── PROVIDED INFORMATION

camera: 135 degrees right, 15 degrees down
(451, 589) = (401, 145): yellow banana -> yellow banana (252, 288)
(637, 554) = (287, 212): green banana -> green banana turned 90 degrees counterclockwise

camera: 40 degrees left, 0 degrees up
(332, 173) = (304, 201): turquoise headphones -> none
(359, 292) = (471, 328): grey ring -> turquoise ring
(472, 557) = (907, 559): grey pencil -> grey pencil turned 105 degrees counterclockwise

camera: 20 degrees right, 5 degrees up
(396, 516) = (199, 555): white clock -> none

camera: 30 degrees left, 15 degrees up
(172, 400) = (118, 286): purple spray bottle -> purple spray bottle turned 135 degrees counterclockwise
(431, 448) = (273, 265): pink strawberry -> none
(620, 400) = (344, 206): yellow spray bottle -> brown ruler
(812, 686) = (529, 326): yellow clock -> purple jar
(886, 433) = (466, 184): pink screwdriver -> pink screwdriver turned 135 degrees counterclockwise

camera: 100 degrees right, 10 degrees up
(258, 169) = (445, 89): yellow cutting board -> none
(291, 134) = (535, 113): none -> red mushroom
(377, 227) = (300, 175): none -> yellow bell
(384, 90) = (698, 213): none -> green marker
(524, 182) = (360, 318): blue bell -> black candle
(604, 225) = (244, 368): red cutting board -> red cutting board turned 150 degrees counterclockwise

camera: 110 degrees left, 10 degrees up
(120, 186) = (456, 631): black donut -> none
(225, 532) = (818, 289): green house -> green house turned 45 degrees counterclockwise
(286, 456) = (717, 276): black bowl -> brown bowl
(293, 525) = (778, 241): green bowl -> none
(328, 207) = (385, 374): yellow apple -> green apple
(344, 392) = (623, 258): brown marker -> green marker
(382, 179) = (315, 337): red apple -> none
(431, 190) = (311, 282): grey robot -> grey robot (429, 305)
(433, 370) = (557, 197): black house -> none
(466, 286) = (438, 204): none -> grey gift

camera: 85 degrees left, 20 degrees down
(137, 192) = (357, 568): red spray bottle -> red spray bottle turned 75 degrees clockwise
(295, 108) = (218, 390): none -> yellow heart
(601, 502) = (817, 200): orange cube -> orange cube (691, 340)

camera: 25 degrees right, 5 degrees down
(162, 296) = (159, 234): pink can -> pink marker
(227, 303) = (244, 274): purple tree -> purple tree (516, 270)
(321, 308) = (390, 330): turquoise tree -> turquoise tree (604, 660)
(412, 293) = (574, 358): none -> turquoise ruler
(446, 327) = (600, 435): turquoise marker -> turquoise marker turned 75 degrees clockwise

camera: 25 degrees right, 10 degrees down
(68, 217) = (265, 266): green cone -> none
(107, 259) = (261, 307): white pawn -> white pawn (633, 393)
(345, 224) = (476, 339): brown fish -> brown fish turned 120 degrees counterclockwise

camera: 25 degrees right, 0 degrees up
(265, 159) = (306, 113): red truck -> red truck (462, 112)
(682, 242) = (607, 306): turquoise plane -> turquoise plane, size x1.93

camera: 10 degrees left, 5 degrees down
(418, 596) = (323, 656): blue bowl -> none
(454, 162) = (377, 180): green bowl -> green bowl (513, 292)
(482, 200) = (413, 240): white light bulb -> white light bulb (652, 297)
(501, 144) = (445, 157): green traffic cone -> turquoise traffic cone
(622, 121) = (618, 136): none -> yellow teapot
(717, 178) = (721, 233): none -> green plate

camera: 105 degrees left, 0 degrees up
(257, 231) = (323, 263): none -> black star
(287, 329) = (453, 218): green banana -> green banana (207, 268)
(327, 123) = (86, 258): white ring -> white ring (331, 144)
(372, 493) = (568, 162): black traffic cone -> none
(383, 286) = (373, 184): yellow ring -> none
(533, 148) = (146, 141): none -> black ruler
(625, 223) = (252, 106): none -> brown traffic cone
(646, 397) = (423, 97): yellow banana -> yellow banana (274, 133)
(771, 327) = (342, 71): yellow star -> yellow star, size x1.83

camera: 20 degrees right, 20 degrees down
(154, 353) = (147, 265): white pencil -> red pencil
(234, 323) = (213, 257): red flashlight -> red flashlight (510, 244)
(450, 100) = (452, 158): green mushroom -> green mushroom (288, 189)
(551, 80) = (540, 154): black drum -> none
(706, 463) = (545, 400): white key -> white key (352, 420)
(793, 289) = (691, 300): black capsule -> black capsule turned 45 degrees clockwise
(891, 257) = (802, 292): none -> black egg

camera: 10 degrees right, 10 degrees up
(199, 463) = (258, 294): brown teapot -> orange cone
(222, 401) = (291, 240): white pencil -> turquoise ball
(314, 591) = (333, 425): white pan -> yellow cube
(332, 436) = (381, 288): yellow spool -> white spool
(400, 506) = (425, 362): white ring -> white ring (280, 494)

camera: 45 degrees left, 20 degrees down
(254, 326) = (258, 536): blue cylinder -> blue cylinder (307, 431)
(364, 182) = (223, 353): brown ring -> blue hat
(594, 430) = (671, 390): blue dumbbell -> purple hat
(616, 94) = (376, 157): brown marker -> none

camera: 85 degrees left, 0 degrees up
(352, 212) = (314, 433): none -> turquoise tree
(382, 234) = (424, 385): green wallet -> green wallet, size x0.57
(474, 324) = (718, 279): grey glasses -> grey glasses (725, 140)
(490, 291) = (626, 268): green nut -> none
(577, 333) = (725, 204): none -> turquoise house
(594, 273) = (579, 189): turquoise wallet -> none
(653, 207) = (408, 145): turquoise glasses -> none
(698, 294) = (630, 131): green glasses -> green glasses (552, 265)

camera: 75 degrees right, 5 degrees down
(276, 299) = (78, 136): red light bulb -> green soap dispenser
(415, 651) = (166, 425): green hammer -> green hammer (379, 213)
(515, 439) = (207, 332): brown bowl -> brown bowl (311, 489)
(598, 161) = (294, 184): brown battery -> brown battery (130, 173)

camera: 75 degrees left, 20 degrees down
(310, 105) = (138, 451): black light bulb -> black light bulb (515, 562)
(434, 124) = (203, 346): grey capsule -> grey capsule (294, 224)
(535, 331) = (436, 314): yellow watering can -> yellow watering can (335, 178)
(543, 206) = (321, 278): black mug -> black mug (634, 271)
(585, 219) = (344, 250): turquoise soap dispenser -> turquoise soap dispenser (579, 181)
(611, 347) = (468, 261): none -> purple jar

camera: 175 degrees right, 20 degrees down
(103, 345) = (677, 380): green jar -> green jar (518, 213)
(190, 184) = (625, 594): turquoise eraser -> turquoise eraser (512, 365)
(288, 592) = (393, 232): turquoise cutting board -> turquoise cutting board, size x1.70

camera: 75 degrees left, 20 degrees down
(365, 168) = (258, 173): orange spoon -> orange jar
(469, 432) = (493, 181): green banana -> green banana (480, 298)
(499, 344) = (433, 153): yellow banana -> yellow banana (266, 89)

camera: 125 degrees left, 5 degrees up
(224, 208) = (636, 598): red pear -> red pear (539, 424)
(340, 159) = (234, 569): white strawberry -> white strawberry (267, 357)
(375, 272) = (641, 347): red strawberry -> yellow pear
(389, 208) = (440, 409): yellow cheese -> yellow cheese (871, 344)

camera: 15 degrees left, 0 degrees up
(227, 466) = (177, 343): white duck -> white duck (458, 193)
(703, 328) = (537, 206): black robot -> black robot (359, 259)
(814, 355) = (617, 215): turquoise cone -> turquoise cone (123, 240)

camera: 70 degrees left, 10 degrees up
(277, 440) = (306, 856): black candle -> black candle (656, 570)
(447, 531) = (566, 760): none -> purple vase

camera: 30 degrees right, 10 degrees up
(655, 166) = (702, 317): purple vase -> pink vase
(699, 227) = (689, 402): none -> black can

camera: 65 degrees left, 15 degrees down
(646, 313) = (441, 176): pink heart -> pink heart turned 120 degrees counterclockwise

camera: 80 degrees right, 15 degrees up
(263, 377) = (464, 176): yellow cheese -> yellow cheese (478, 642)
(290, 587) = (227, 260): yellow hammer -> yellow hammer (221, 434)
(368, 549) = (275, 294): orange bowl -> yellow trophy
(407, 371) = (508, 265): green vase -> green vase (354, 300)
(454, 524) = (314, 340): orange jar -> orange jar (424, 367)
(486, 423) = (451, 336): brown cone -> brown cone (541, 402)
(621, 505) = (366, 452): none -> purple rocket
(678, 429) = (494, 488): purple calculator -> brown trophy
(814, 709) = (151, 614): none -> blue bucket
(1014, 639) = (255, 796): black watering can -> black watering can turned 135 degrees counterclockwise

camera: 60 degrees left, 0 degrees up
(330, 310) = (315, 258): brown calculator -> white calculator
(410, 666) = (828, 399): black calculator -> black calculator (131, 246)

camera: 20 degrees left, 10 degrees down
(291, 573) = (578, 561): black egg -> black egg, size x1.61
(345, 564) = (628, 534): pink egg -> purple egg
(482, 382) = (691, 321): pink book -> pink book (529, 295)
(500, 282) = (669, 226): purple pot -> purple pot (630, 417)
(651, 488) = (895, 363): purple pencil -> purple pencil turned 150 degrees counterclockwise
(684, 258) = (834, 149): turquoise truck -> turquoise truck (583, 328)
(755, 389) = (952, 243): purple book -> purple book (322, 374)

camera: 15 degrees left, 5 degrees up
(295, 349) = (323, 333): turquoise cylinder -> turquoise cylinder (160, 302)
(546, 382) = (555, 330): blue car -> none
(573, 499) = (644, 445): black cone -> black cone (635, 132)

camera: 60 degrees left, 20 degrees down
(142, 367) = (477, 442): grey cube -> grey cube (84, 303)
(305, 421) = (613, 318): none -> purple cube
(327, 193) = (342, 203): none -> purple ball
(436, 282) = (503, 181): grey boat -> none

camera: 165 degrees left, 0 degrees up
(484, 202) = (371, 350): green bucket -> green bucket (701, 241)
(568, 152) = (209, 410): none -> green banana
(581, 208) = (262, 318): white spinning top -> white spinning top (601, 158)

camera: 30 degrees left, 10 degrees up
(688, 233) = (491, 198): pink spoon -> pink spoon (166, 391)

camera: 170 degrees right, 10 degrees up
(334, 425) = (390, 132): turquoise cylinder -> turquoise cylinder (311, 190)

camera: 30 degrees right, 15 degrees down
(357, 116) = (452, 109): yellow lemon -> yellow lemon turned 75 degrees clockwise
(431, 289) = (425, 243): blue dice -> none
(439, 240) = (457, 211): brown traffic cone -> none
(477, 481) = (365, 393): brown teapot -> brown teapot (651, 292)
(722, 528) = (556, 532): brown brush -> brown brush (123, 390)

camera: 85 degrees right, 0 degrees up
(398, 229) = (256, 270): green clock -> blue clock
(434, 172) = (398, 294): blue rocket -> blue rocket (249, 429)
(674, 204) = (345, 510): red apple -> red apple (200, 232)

────

## WHAT THE TASK REQUIRES
The answer must consist of every line from the entries above that contains "cube".

## RESPONSE TO THIS EXERCISE
(601, 502) = (817, 200): orange cube -> orange cube (691, 340)
(314, 591) = (333, 425): white pan -> yellow cube
(142, 367) = (477, 442): grey cube -> grey cube (84, 303)
(305, 421) = (613, 318): none -> purple cube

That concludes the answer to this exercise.